• [Data to examine]:
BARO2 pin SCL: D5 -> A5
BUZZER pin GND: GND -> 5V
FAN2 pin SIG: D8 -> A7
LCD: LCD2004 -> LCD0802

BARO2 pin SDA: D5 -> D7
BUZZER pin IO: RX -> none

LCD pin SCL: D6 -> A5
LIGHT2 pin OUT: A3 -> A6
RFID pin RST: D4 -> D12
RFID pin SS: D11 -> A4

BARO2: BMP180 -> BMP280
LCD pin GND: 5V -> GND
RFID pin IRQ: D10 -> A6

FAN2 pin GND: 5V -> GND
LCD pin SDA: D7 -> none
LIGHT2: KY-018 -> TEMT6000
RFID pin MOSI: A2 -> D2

--

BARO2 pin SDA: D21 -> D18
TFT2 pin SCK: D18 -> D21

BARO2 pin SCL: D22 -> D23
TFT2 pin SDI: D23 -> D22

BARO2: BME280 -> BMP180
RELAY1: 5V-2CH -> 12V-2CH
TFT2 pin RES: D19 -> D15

--

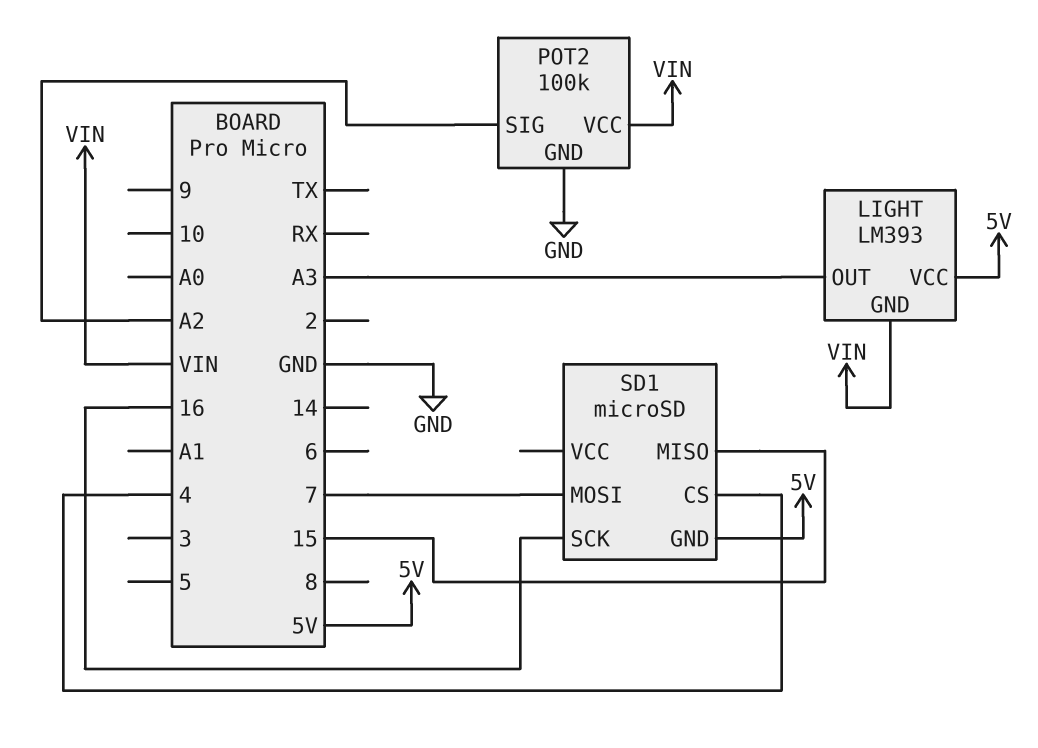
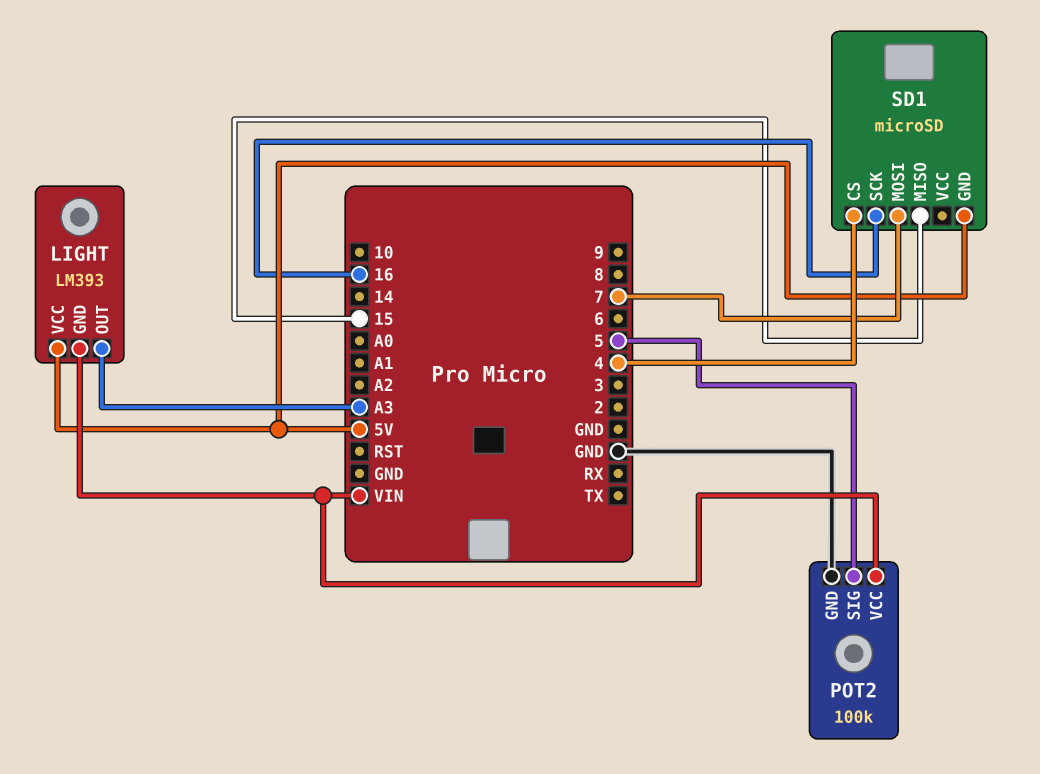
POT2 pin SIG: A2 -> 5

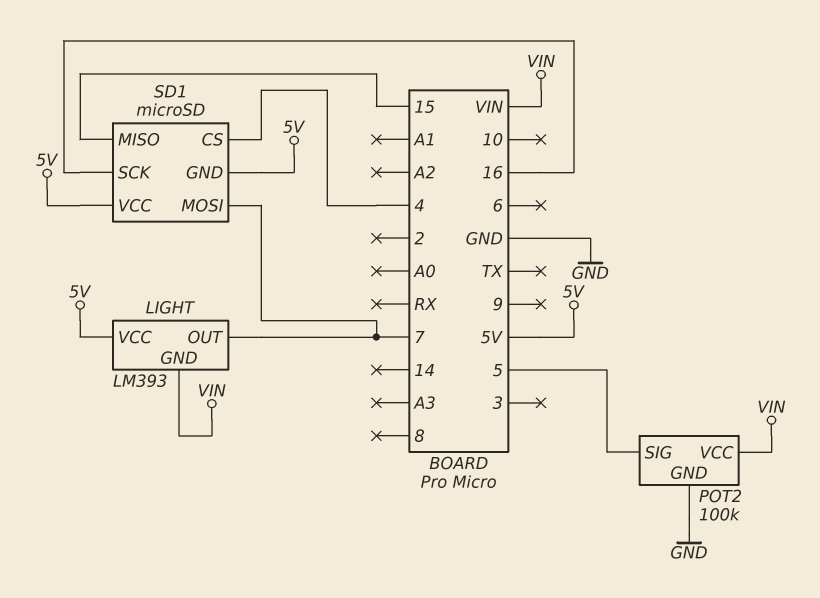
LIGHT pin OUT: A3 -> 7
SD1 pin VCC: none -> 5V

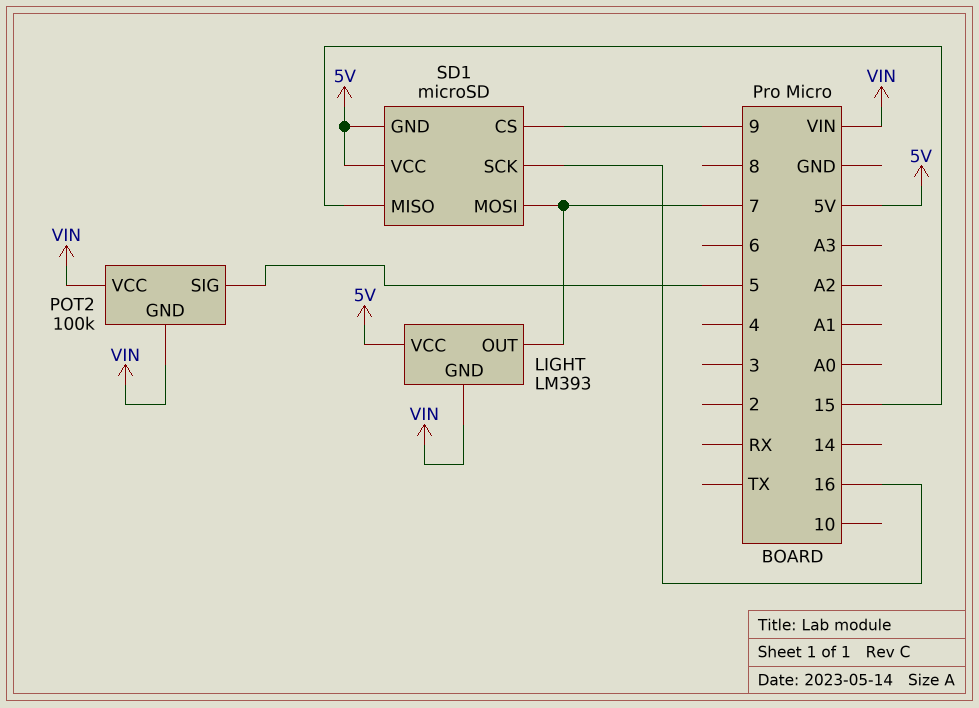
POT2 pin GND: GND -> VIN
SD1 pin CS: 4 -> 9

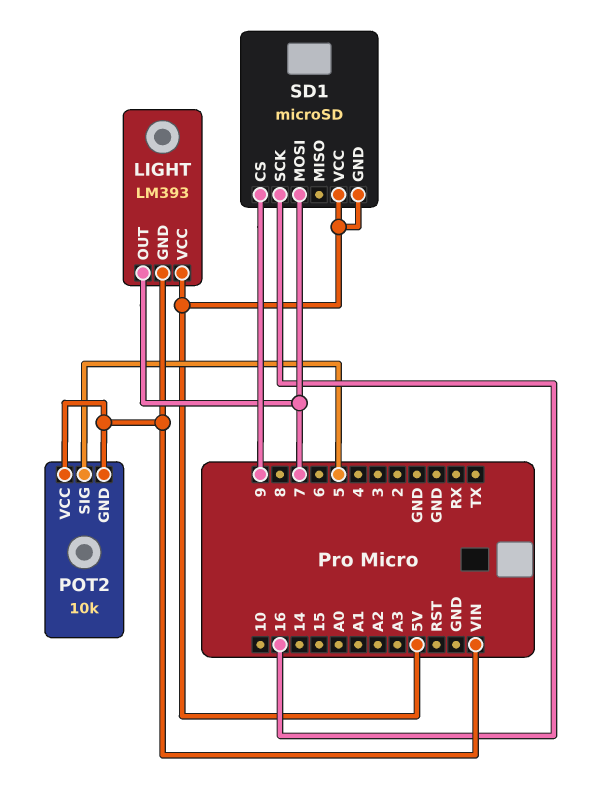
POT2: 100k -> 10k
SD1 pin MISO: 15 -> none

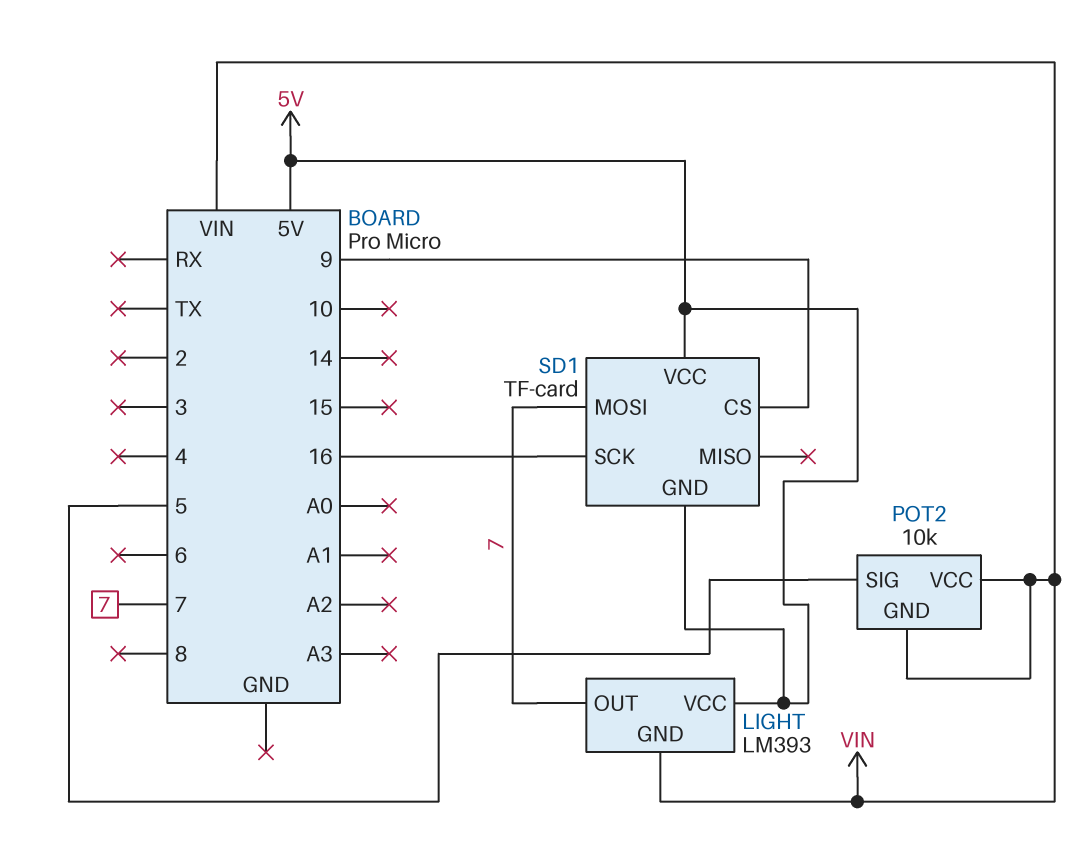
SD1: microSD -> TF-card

• [Work required]:
Copy the lines above exactly, starting at the one with "SD1 pin VCC: none -> 5V" and ending at the one with "SD1: microSD -> TF-card", both included. Leave out any pictures and add nothing else.

• [Response to this task]:
SD1 pin VCC: none -> 5V

POT2 pin GND: GND -> VIN
SD1 pin CS: 4 -> 9

POT2: 100k -> 10k
SD1 pin MISO: 15 -> none

SD1: microSD -> TF-card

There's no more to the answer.